WORK ORDER: Among the entries below, only the lines starting at the one with "(145, 519) = (579, 164): white" and ending at the one with "(780, 349) = (135, 301): brown", both included, are to be printed exactly.

[Object change listings]
..........

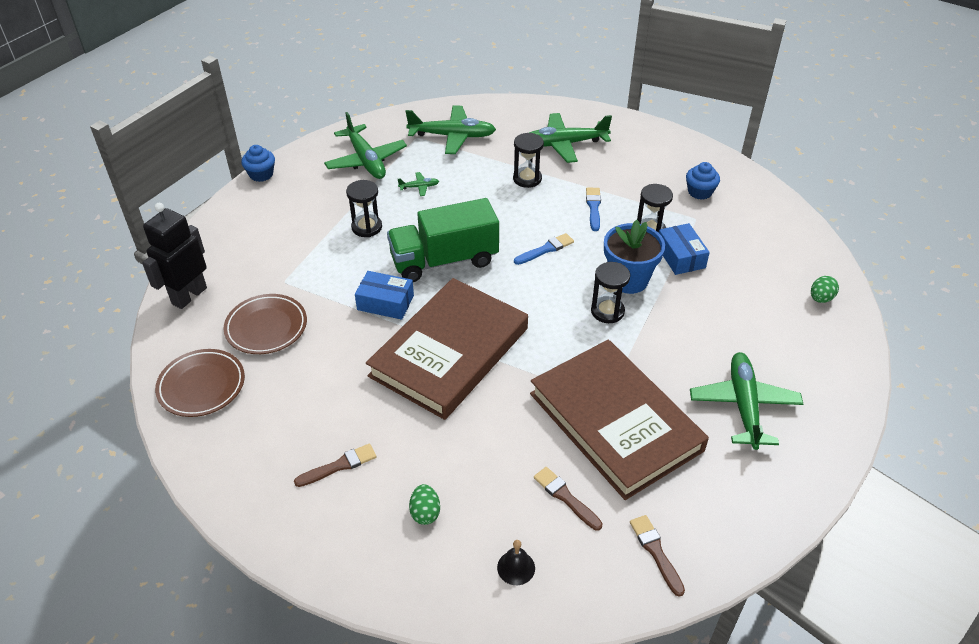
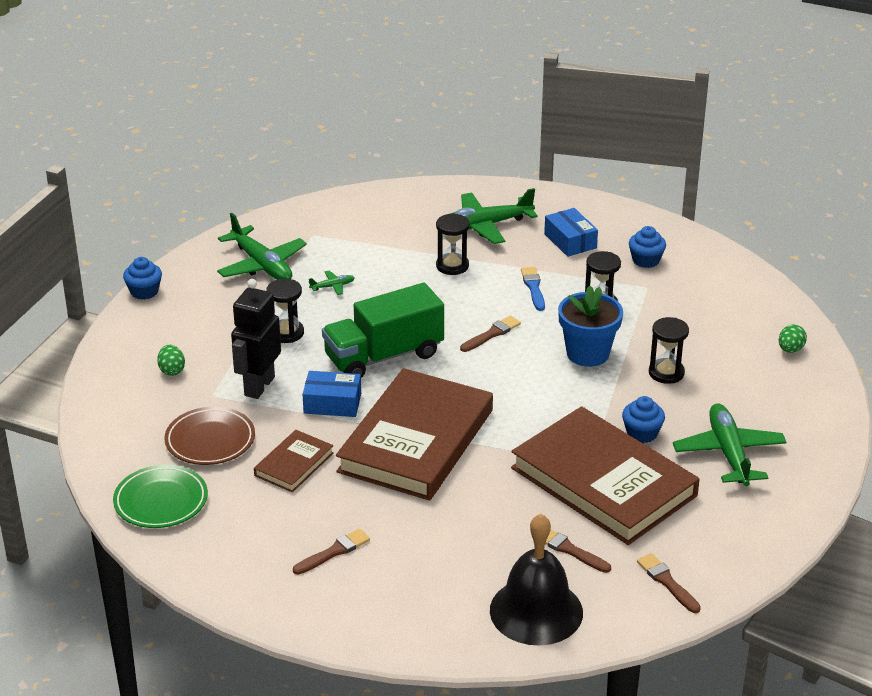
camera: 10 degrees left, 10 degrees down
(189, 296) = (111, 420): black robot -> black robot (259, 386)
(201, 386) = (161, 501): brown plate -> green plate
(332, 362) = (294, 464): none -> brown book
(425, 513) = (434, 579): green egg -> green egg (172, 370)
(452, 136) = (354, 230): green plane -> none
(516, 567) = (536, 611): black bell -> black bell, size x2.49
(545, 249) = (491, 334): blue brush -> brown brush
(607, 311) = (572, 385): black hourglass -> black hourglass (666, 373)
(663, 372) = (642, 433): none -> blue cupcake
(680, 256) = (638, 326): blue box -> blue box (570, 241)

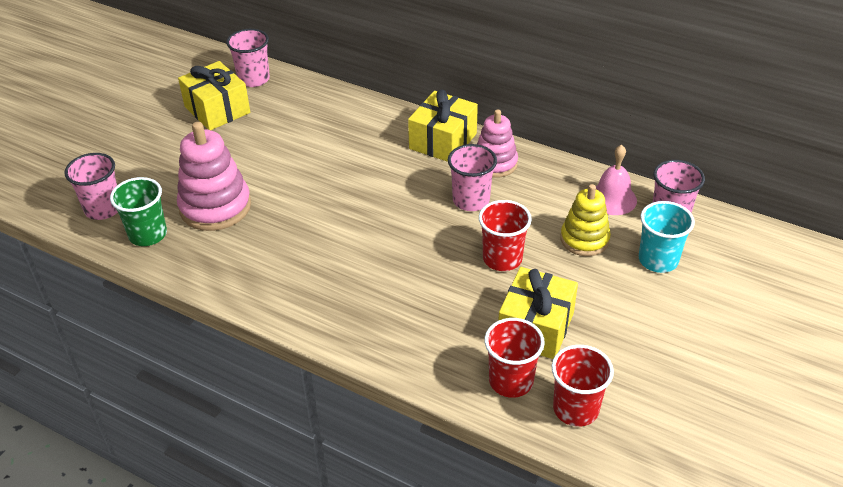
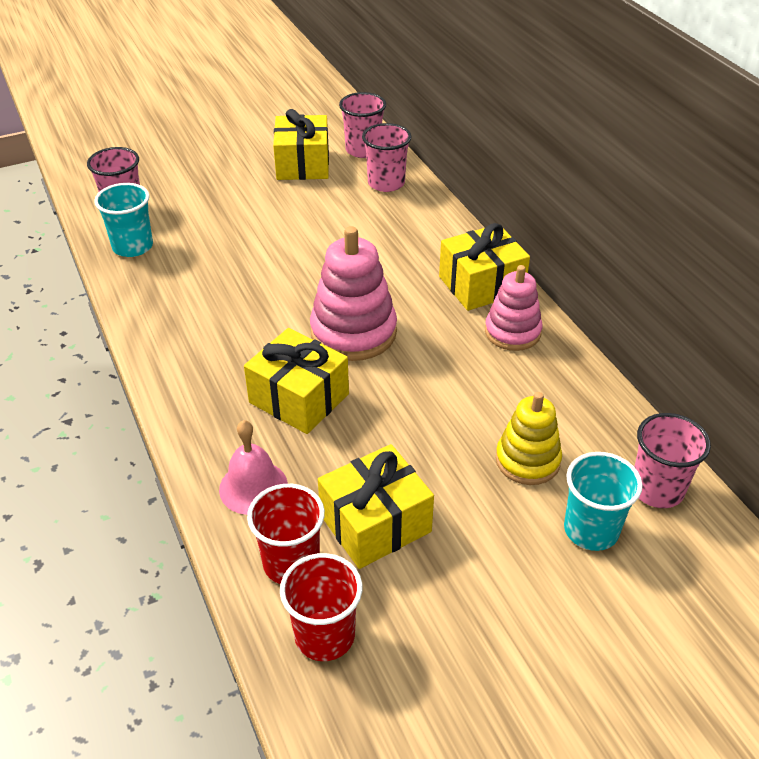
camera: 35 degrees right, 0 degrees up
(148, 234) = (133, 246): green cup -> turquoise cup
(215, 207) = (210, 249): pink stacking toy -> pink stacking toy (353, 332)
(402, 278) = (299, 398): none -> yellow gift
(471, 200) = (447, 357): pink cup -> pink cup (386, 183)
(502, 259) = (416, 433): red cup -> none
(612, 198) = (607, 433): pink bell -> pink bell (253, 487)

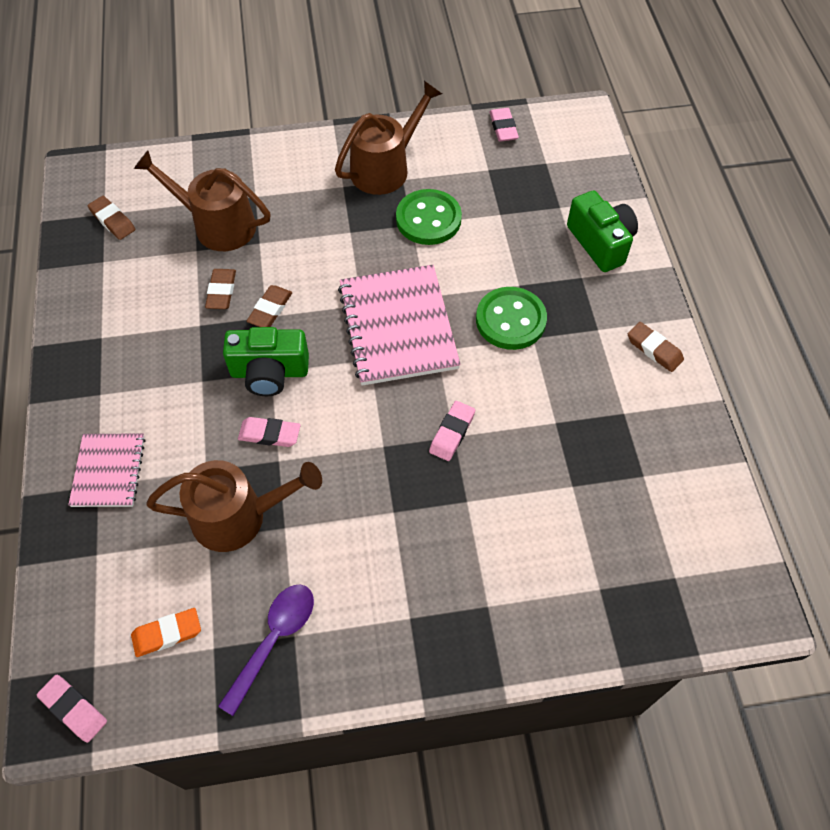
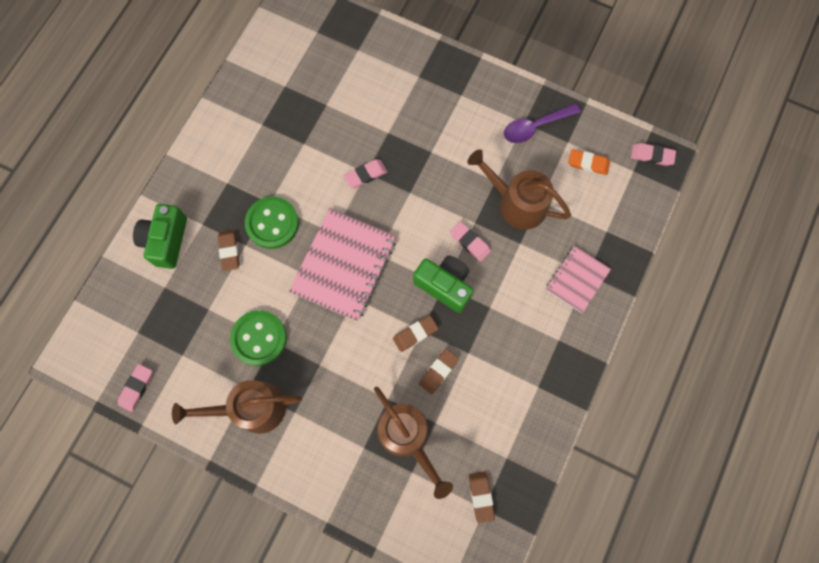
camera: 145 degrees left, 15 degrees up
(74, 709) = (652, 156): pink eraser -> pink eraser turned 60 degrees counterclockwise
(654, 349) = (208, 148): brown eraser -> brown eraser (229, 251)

..........

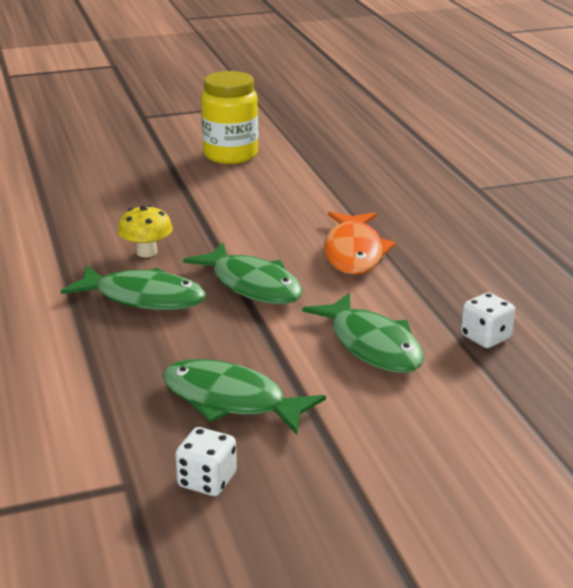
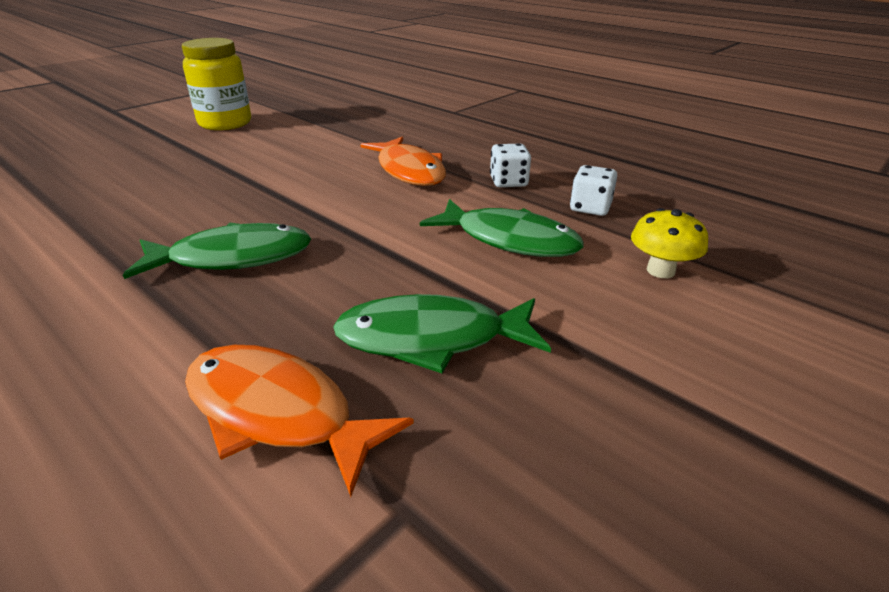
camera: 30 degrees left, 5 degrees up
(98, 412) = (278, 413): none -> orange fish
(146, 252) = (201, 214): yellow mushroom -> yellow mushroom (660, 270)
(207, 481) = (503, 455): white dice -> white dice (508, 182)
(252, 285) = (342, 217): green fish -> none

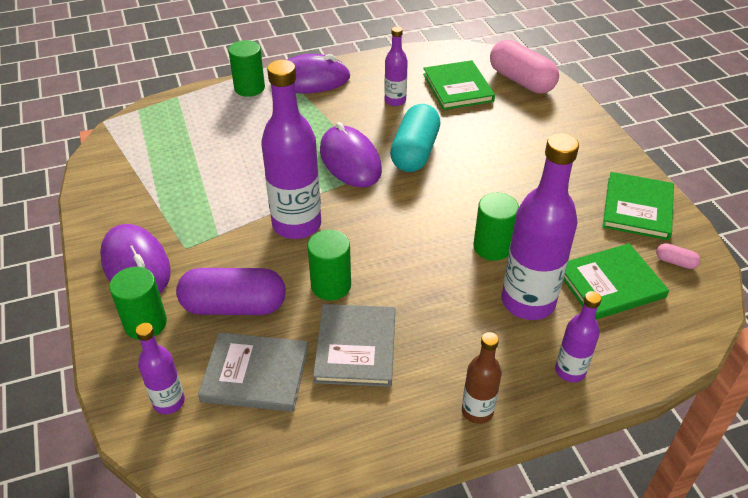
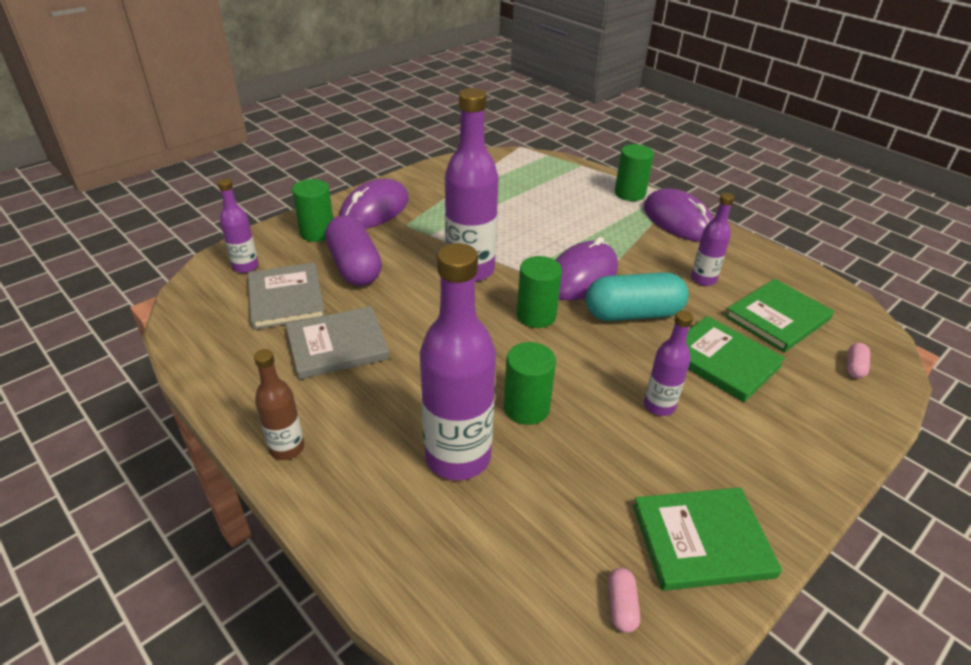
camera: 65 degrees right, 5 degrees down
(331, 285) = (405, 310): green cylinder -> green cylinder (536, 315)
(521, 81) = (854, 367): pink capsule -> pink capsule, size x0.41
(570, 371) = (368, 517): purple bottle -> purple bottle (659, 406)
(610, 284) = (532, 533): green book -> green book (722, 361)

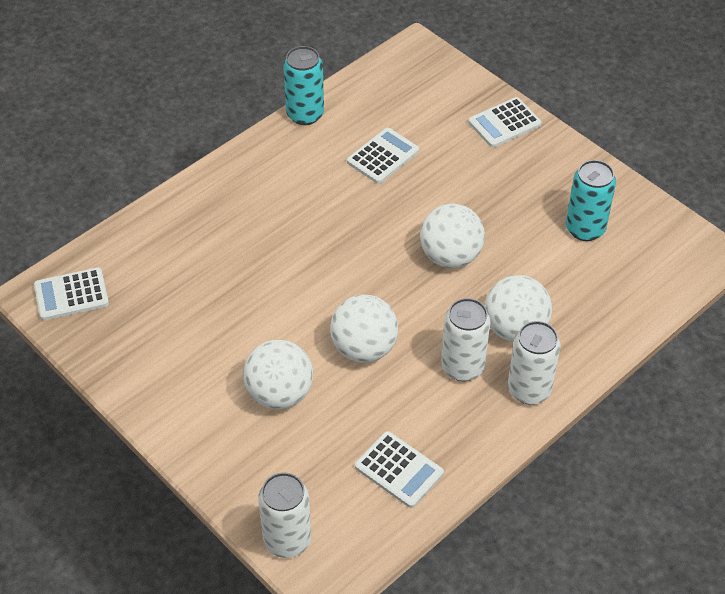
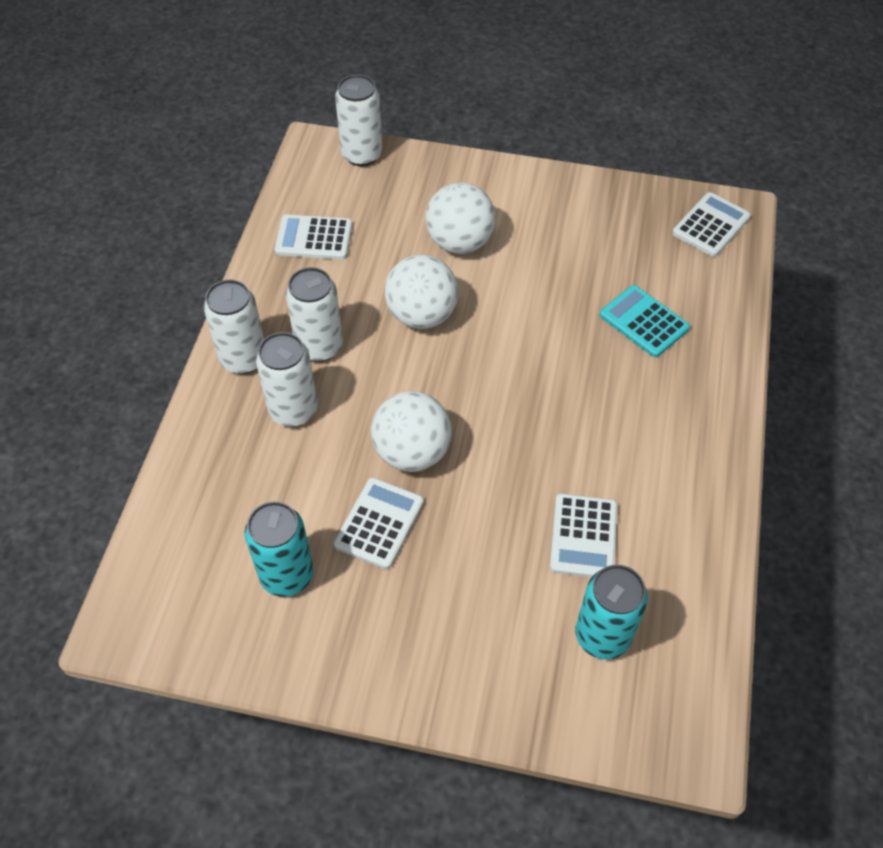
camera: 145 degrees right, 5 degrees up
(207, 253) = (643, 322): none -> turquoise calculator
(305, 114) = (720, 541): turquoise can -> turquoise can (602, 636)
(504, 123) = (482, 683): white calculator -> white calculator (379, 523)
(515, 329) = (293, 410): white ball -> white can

..........

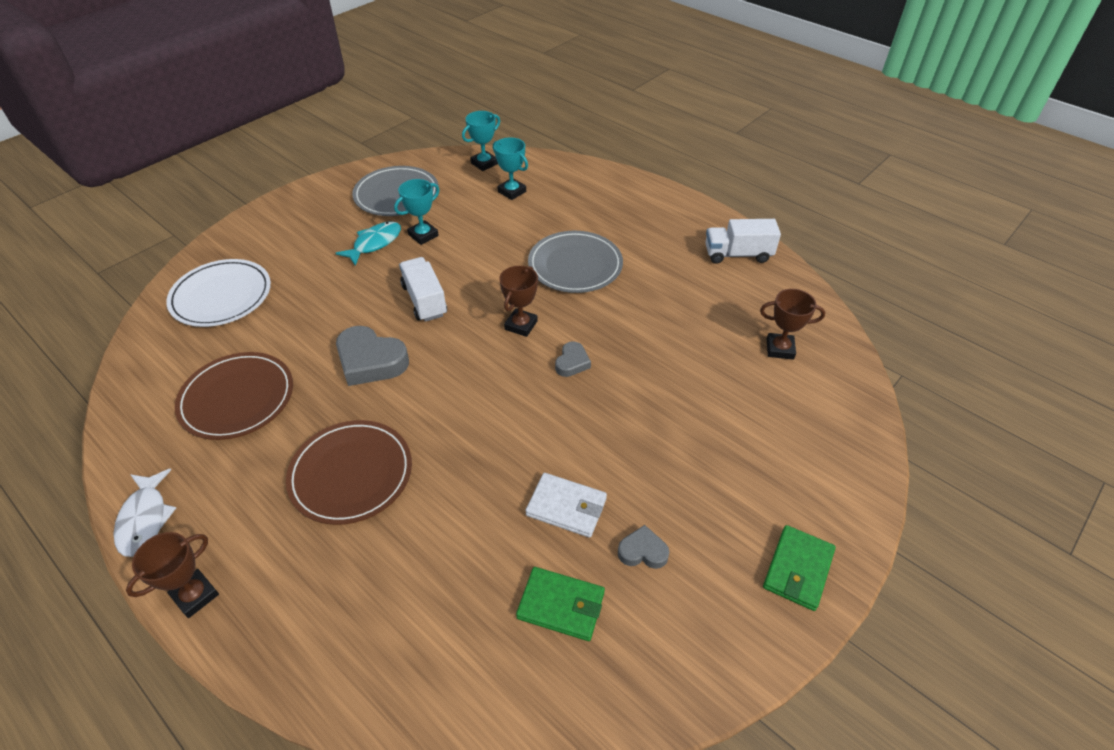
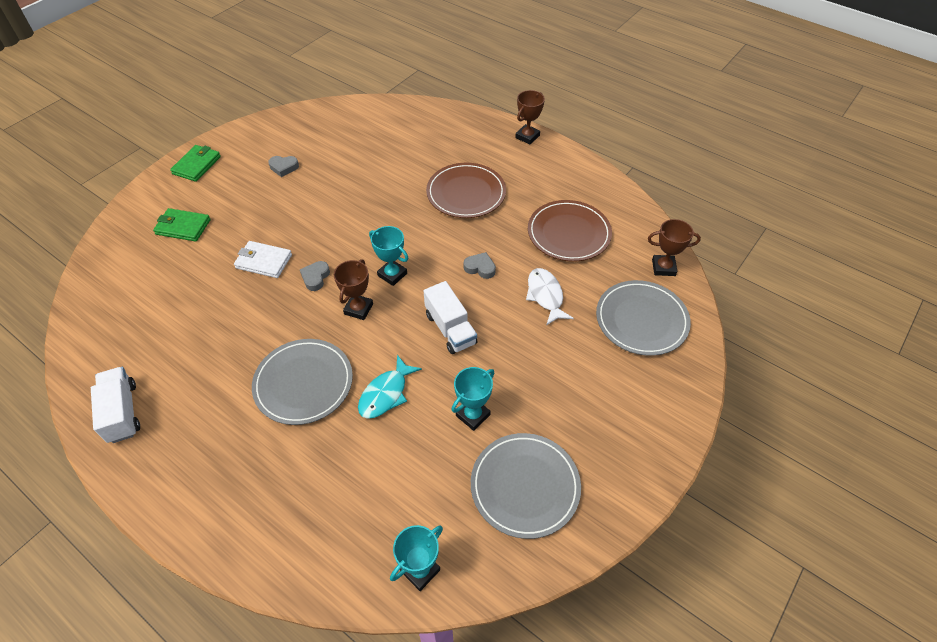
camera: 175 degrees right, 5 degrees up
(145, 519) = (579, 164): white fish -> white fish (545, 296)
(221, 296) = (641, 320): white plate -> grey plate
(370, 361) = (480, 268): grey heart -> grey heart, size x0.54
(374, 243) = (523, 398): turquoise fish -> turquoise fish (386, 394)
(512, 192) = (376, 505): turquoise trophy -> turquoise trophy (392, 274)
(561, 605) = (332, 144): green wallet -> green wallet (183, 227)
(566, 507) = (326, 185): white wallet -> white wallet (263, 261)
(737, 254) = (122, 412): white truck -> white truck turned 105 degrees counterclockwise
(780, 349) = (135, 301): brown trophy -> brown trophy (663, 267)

..........

TASK RESPONSE:
(145, 519) = (579, 164): white fish -> white fish (545, 296)
(221, 296) = (641, 320): white plate -> grey plate
(370, 361) = (480, 268): grey heart -> grey heart, size x0.54
(374, 243) = (523, 398): turquoise fish -> turquoise fish (386, 394)
(512, 192) = (376, 505): turquoise trophy -> turquoise trophy (392, 274)
(561, 605) = (332, 144): green wallet -> green wallet (183, 227)
(566, 507) = (326, 185): white wallet -> white wallet (263, 261)
(737, 254) = (122, 412): white truck -> white truck turned 105 degrees counterclockwise
(780, 349) = (135, 301): brown trophy -> brown trophy (663, 267)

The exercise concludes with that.